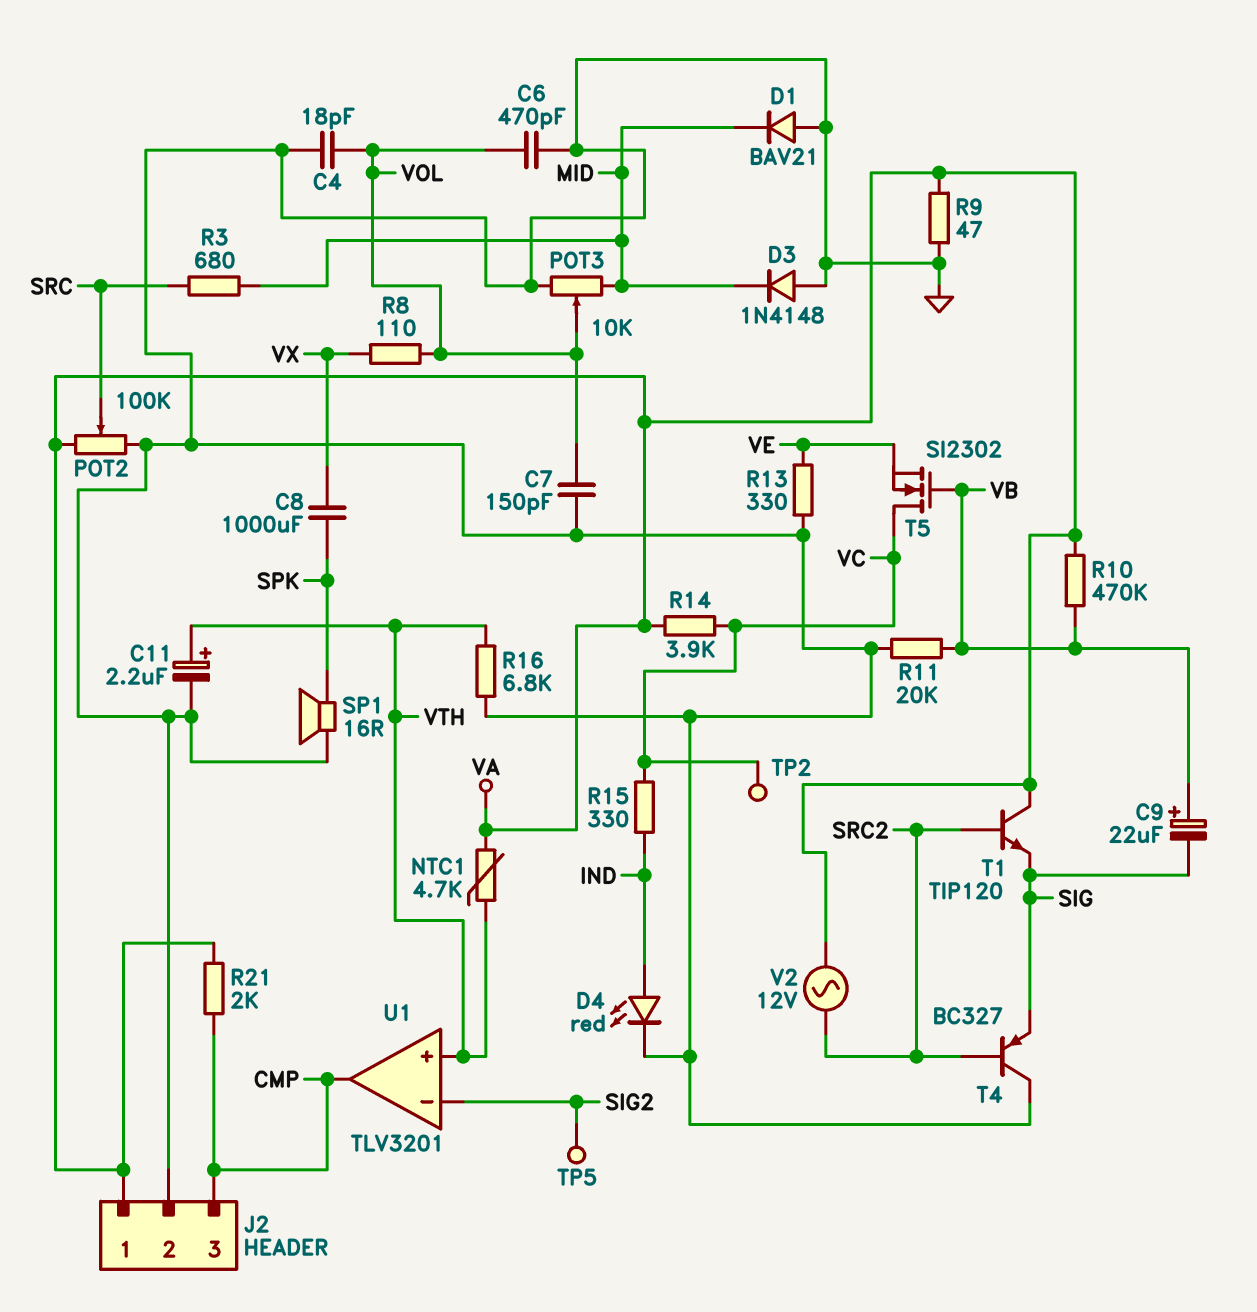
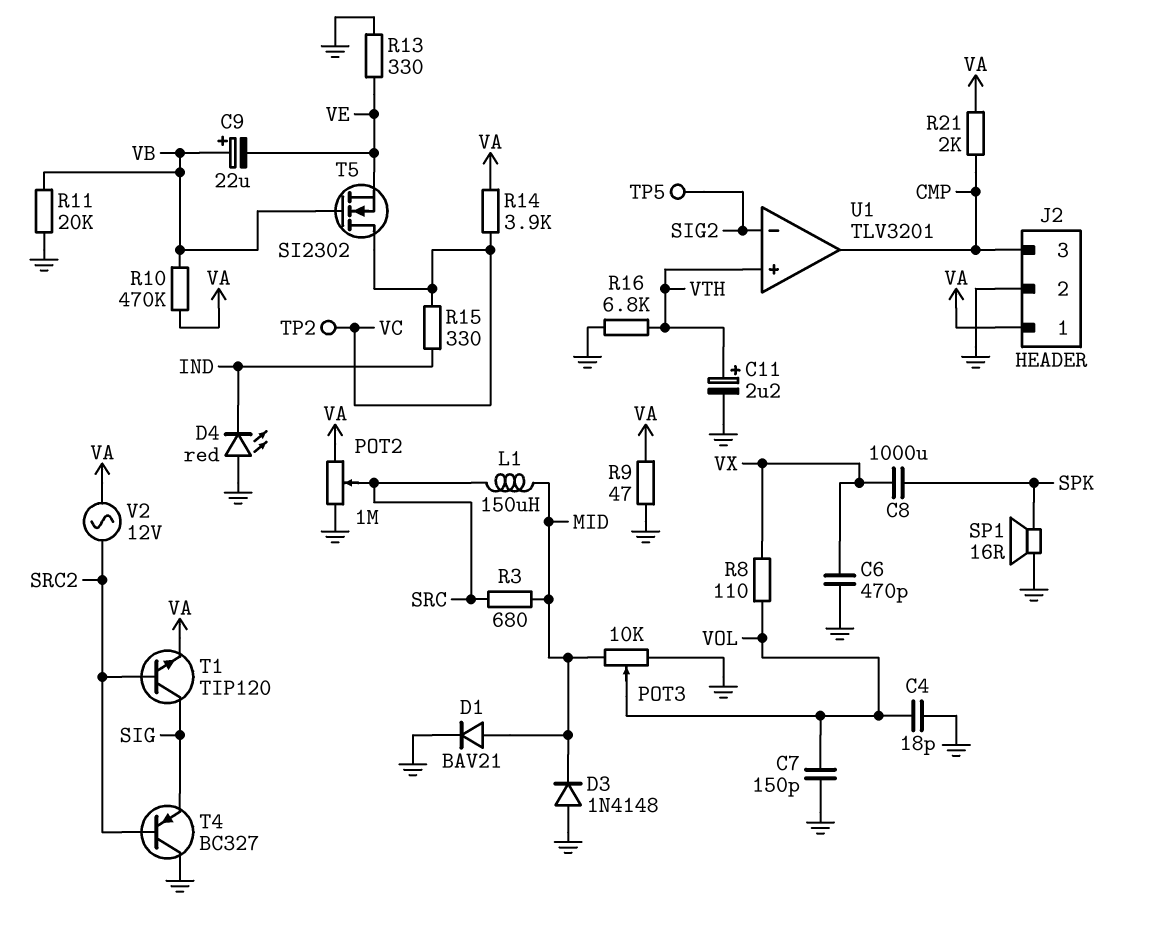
C6: 470pF (GND, VOL) -> 470pF (GND, VX)
C9: 22uF (plus VB, minus SIG) -> 22uF (plus VB, minus VE)
D1: diode BAV21 (A GND, K MID) -> diode BAV21 (A MID, K GND)
D4: LED red (A IND, K GND) -> LED red (A GND, K IND)
L1: none -> 150uH (MID, SRC)
NTC1: 4.7k (VA, VTH) -> none
POT2: 100k (GND, VA, wiper SRC) -> 1M (GND, VA, wiper SRC)
T1: NPN TIP120 (B SRC2, C VA, E SIG) -> NPN TIP120 (B SRC2, C SIG, E VA)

◆ Task description ◆
What is needed is an exact copy of the entries above, with no images in it.

◆ Answer to this problem ◆
C6: 470pF (GND, VOL) -> 470pF (GND, VX)
C9: 22uF (plus VB, minus SIG) -> 22uF (plus VB, minus VE)
D1: diode BAV21 (A GND, K MID) -> diode BAV21 (A MID, K GND)
D4: LED red (A IND, K GND) -> LED red (A GND, K IND)
L1: none -> 150uH (MID, SRC)
NTC1: 4.7k (VA, VTH) -> none
POT2: 100k (GND, VA, wiper SRC) -> 1M (GND, VA, wiper SRC)
T1: NPN TIP120 (B SRC2, C VA, E SIG) -> NPN TIP120 (B SRC2, C SIG, E VA)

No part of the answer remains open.